::: PROVIDED MATERIAL :::
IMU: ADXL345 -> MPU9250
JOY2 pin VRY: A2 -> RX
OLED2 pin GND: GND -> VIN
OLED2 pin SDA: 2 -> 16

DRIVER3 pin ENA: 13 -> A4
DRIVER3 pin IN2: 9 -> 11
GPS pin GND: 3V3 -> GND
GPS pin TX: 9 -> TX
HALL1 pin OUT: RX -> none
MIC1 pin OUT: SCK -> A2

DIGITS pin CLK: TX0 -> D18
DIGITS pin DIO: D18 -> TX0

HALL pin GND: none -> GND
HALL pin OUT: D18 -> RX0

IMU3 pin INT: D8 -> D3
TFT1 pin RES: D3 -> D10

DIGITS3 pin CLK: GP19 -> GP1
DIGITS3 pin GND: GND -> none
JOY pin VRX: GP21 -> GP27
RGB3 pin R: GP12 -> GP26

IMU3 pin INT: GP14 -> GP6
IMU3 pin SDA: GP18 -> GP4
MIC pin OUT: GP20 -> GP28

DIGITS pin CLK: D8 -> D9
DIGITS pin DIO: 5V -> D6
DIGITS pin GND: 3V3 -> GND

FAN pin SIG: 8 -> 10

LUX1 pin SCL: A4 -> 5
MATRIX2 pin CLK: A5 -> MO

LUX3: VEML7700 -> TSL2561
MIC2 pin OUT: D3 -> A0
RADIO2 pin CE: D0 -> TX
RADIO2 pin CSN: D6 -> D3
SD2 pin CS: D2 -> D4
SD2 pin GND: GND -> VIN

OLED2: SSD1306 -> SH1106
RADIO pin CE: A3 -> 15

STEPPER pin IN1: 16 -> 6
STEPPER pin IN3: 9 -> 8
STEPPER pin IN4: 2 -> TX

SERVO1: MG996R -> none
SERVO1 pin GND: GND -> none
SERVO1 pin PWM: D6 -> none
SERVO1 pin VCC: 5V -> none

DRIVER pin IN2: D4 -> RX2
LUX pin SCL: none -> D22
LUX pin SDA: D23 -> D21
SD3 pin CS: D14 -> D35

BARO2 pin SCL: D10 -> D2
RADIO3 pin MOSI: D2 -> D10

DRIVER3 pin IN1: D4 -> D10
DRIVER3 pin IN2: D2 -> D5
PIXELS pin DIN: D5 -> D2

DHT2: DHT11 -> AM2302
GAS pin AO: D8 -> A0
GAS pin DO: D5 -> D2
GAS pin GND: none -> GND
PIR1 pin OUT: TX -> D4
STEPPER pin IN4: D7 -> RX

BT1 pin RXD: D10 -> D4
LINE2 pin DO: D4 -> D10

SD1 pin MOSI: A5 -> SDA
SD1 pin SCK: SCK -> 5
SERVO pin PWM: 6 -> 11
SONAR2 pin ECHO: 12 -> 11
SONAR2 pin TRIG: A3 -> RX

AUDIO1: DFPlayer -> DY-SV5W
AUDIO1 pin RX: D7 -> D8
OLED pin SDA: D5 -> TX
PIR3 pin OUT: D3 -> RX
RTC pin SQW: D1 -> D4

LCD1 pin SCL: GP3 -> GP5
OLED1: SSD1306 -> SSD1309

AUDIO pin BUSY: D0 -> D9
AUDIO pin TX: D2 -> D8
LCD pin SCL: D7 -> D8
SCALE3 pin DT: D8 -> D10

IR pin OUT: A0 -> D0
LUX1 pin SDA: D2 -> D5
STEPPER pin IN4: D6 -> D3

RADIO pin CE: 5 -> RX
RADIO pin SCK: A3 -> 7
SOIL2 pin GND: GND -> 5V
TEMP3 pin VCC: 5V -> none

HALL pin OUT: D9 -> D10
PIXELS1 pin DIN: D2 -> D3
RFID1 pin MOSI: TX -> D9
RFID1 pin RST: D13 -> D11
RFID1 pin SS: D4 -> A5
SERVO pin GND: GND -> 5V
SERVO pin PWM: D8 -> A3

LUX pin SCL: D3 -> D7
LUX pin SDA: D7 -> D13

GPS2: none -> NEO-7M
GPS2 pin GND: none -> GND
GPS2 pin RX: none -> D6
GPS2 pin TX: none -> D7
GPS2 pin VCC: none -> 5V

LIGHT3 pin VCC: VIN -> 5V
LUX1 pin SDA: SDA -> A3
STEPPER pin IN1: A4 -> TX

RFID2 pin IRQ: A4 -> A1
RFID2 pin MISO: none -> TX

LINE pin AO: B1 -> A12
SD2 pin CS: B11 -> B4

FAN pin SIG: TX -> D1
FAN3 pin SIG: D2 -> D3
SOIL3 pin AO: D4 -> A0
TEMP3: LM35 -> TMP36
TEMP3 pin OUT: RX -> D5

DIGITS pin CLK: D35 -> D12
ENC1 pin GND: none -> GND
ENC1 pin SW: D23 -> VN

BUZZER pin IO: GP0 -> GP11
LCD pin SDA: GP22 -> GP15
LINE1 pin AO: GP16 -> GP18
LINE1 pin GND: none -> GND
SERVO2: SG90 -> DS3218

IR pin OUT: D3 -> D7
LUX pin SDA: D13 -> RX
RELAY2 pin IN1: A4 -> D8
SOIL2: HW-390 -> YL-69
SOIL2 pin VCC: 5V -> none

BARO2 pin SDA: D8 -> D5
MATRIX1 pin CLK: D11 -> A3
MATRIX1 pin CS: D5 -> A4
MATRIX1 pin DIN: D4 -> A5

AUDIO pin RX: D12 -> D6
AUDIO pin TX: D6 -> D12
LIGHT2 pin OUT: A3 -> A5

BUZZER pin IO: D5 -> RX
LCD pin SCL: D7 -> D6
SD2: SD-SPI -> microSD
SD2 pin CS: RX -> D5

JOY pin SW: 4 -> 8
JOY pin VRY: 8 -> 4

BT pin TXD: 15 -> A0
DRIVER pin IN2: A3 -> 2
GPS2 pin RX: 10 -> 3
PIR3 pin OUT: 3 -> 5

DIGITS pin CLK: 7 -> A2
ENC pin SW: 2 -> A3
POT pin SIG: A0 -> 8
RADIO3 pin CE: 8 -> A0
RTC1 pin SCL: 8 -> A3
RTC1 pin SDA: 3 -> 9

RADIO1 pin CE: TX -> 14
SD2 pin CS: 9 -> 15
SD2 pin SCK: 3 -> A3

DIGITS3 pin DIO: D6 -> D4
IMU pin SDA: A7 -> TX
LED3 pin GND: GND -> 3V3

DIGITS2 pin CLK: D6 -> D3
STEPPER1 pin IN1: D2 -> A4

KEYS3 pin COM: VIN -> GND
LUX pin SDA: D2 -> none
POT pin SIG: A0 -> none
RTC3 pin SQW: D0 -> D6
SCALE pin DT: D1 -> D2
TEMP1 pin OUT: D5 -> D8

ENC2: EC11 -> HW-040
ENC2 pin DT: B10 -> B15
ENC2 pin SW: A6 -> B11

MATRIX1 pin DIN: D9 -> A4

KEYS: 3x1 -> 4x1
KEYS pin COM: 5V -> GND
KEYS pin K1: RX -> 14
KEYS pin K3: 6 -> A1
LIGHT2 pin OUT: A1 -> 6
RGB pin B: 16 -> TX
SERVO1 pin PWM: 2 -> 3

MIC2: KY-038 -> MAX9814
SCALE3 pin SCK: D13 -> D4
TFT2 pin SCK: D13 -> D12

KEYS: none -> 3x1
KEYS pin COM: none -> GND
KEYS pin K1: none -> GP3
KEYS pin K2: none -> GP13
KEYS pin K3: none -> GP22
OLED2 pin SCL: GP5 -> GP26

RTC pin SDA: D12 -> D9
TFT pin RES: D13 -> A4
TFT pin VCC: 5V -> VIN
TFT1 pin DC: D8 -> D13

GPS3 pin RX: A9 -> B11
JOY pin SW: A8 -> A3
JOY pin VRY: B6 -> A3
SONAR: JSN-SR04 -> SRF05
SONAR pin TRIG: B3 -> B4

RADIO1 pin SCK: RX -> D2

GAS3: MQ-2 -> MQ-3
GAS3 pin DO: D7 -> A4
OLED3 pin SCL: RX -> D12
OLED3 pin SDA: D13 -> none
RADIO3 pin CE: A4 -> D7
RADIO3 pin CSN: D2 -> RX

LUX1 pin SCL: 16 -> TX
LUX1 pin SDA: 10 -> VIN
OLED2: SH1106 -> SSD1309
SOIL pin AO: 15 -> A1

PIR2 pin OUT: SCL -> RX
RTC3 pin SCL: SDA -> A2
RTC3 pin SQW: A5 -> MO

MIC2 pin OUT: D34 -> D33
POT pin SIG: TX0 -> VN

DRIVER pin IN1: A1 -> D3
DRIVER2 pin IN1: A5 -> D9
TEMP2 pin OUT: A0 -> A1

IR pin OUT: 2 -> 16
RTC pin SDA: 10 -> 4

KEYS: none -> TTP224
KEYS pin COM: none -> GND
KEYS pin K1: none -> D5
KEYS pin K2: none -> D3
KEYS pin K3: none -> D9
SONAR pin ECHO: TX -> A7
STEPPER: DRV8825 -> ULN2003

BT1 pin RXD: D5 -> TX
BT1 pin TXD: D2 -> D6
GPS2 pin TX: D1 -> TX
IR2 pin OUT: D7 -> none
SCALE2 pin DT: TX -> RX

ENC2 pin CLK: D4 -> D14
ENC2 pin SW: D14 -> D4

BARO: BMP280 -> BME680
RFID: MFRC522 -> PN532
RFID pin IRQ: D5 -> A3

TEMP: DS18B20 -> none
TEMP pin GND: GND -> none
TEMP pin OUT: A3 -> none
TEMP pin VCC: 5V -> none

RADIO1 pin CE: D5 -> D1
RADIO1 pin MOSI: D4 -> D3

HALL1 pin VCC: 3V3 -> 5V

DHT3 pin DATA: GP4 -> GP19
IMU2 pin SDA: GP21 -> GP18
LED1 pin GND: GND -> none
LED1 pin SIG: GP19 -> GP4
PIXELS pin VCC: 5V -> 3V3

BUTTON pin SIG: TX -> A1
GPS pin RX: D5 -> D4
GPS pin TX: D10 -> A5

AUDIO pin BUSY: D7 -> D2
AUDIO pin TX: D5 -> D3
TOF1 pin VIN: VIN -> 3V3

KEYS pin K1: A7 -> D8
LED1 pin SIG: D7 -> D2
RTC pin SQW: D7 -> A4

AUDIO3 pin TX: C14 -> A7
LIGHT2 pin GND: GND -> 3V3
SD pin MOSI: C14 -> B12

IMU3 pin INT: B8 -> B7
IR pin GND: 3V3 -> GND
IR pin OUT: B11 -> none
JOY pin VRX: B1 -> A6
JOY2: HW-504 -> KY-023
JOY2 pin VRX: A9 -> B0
:::
DIRECTIONS FOR THIS TASK:
After locating the line containing "IR2 pin OUT: D7 -> none", write out that line and all remaining lines of the records exactly, with nothing added.

ANSWER FOR THE TASK:
IR2 pin OUT: D7 -> none
SCALE2 pin DT: TX -> RX

ENC2 pin CLK: D4 -> D14
ENC2 pin SW: D14 -> D4

BARO: BMP280 -> BME680
RFID: MFRC522 -> PN532
RFID pin IRQ: D5 -> A3

TEMP: DS18B20 -> none
TEMP pin GND: GND -> none
TEMP pin OUT: A3 -> none
TEMP pin VCC: 5V -> none

RADIO1 pin CE: D5 -> D1
RADIO1 pin MOSI: D4 -> D3

HALL1 pin VCC: 3V3 -> 5V

DHT3 pin DATA: GP4 -> GP19
IMU2 pin SDA: GP21 -> GP18
LED1 pin GND: GND -> none
LED1 pin SIG: GP19 -> GP4
PIXELS pin VCC: 5V -> 3V3

BUTTON pin SIG: TX -> A1
GPS pin RX: D5 -> D4
GPS pin TX: D10 -> A5

AUDIO pin BUSY: D7 -> D2
AUDIO pin TX: D5 -> D3
TOF1 pin VIN: VIN -> 3V3

KEYS pin K1: A7 -> D8
LED1 pin SIG: D7 -> D2
RTC pin SQW: D7 -> A4

AUDIO3 pin TX: C14 -> A7
LIGHT2 pin GND: GND -> 3V3
SD pin MOSI: C14 -> B12

IMU3 pin INT: B8 -> B7
IR pin GND: 3V3 -> GND
IR pin OUT: B11 -> none
JOY pin VRX: B1 -> A6
JOY2: HW-504 -> KY-023
JOY2 pin VRX: A9 -> B0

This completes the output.